- **Your task**:
Repeat exactly the lines that run from the one containing "yellow pear [687,151,749,257]" to the end of the data, and leave out all others.

(Stored entries)
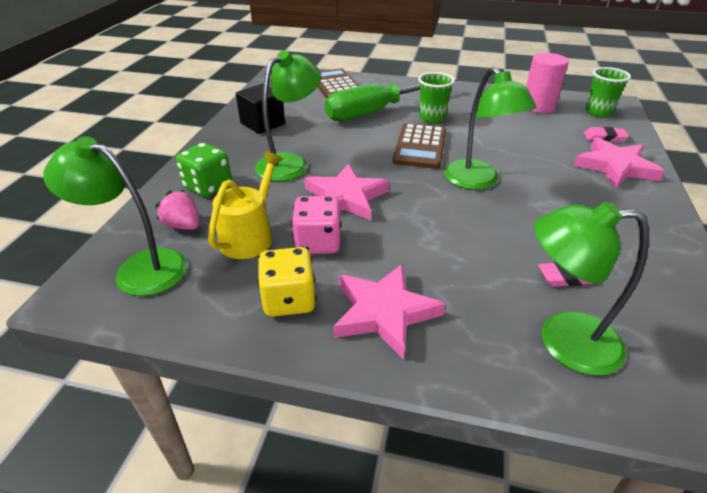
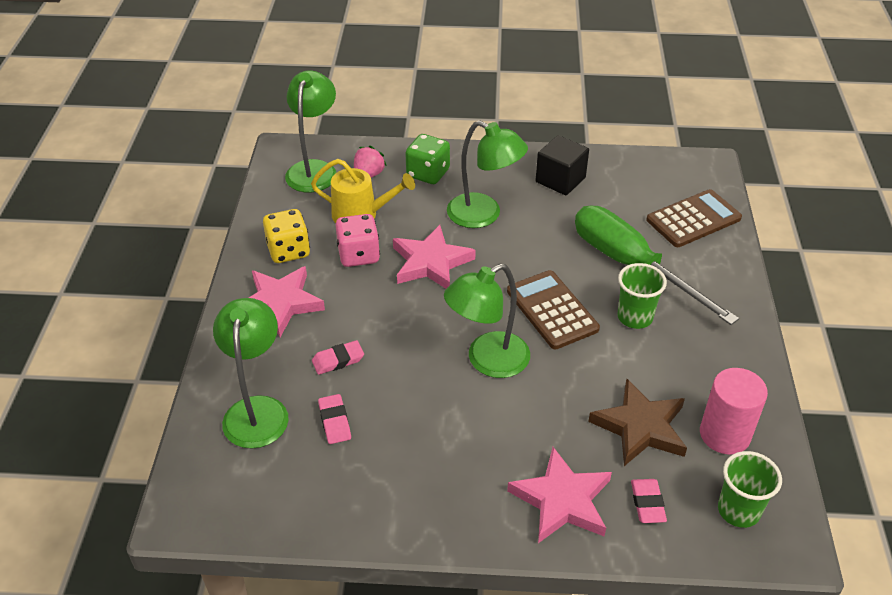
camera: 80 degrees right, 5 degrees up
brown calculator [393,123,446,169] -> brown calculator turned 60 degrees clockwise [507,270,600,349]
none -> pink eraser [312,340,364,375]
none -> brown star [588,379,687,466]

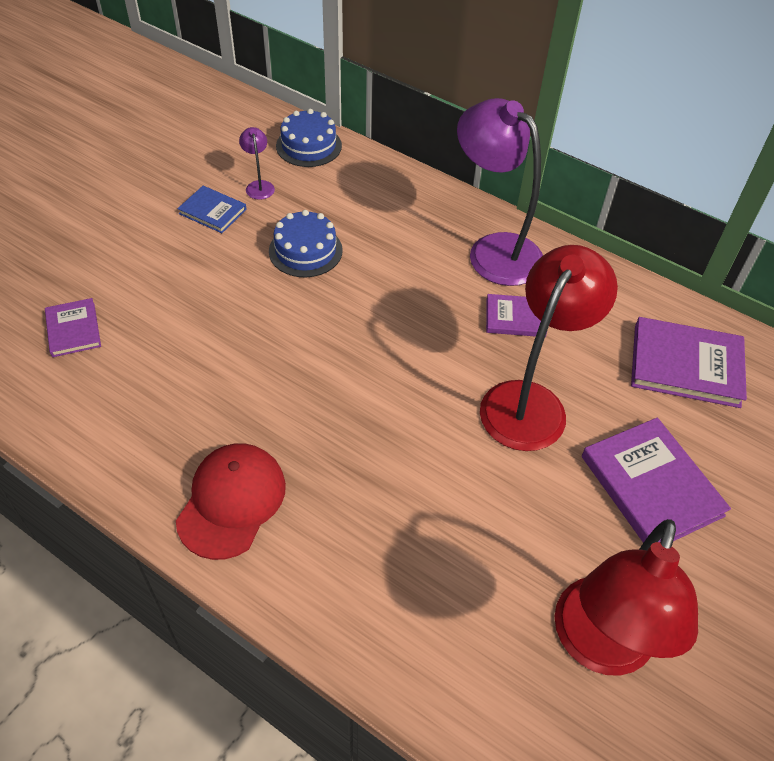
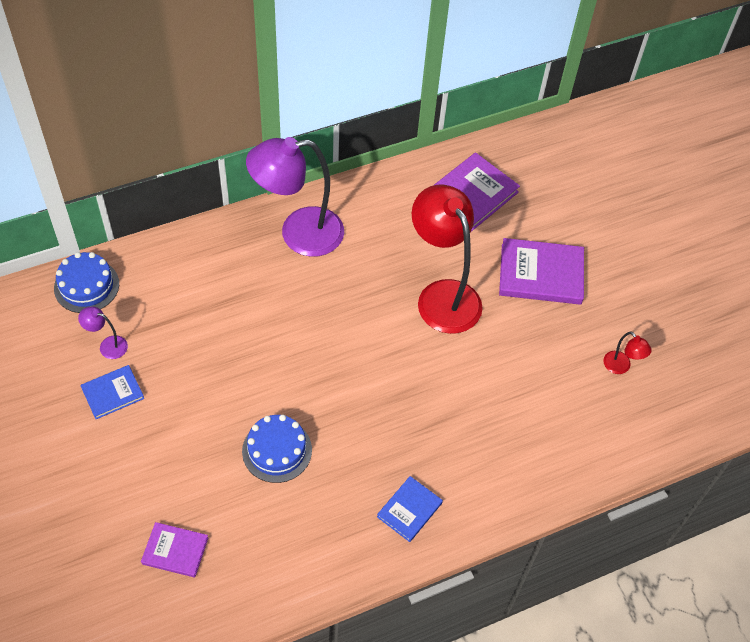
camera: 60 degrees left, 5 degrees up
red cap [176,443,286,560] -> blue book [377,476,443,542]
blue cake [269,210,343,277] -> blue cake moved to [242,415,312,483]
purple book [486,294,547,337] -> none
red lamp [555,519,698,676] -> red lamp [603,332,652,374], size x0.41

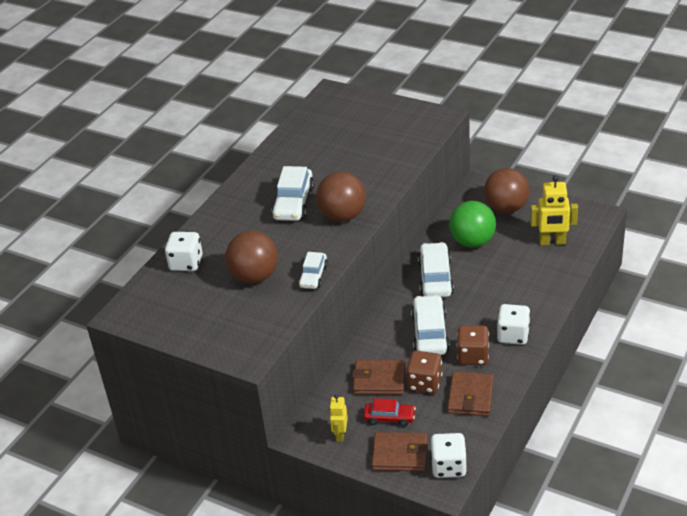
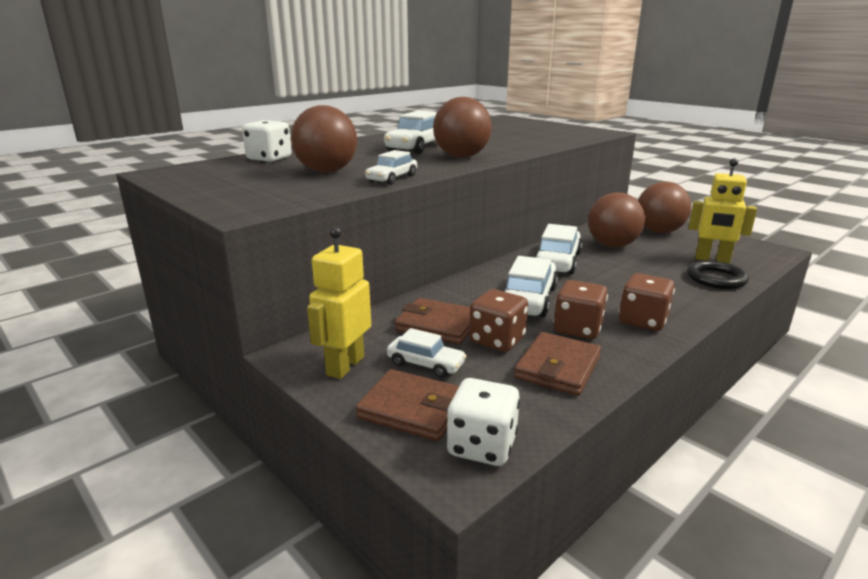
camera: 15 degrees right, 15 degrees down
yellow robot [329,395,348,442] -> yellow robot [307,227,371,379], size x1.67
red car [363,398,416,427] -> white car [387,328,467,378]
green ball [449,201,496,248] -> brown ball [588,192,645,247]
white dice [497,304,530,345] -> brown dice [619,273,675,331]
none -> black ring [687,261,749,289]

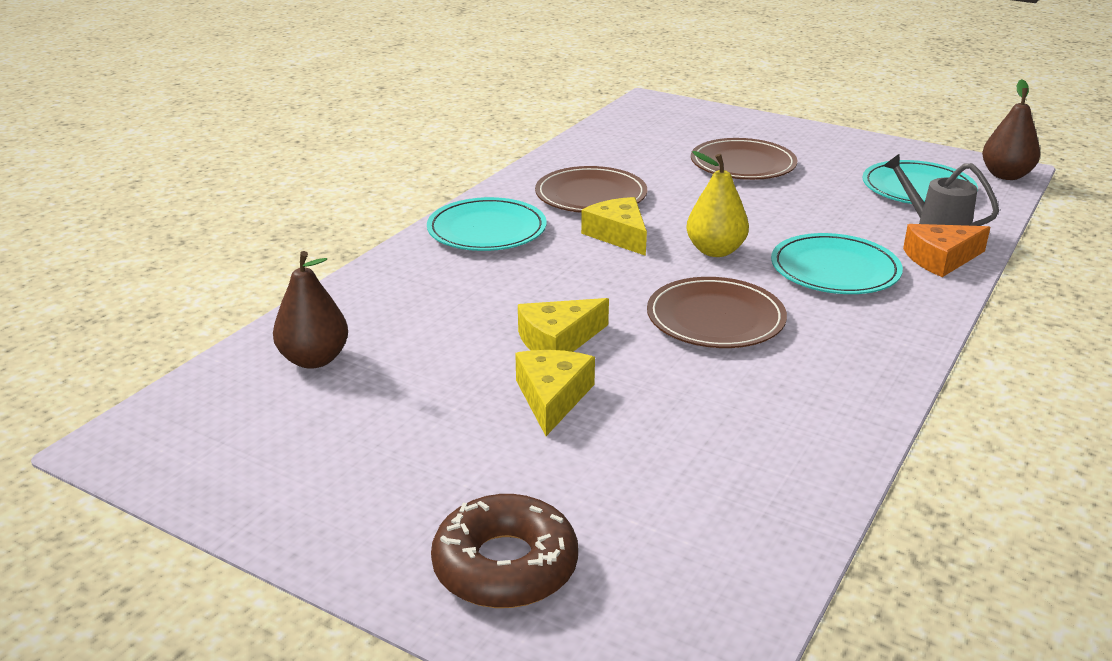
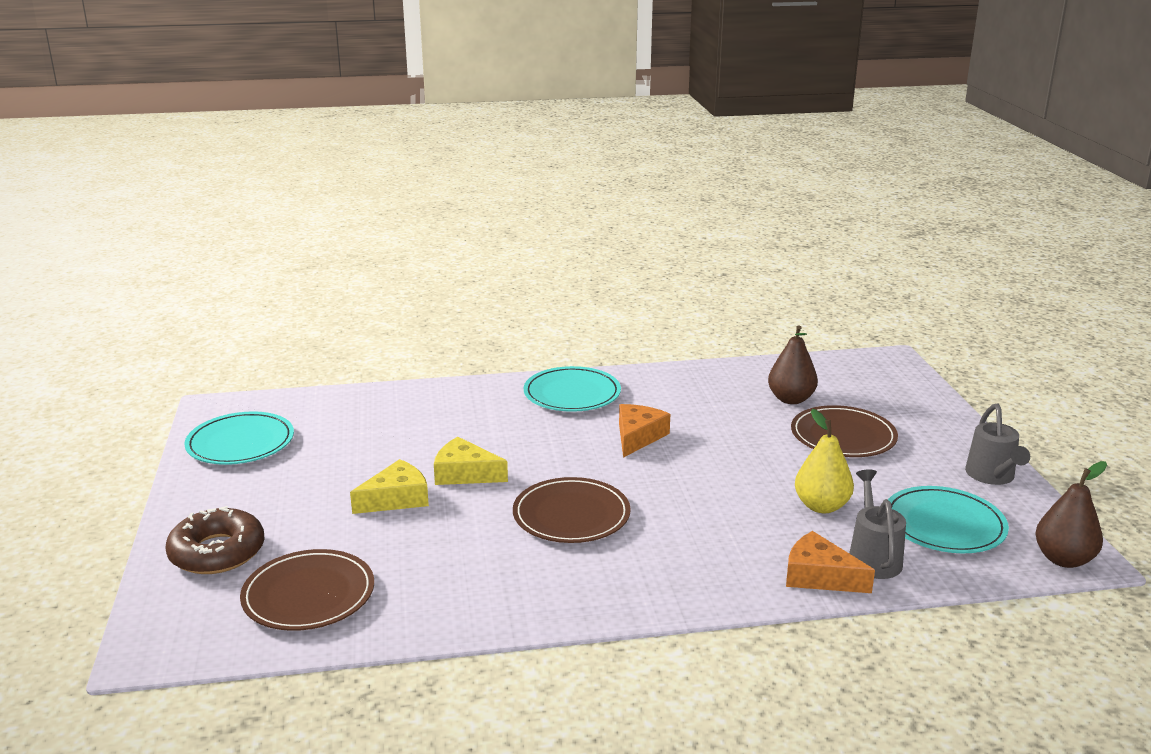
camera: 50 degrees right, 5 degrees down
brown pear [273,251,348,369] -> brown pear moved to [768,325,818,404]
brown plate [535,166,647,213] -> brown plate moved to [240,549,374,631]
yellow cheese [581,197,647,256] -> orange cheese [619,404,670,458]
yellow pear [687,151,749,257] -> yellow pear moved to [795,409,854,513]
turquoise plate [771,233,903,294] -> turquoise plate moved to [184,411,294,465]
none -> grey watering can [965,404,1030,485]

- **Task output**:
yellow pear [687,151,749,257] -> yellow pear moved to [795,409,854,513]
turquoise plate [771,233,903,294] -> turquoise plate moved to [184,411,294,465]
none -> grey watering can [965,404,1030,485]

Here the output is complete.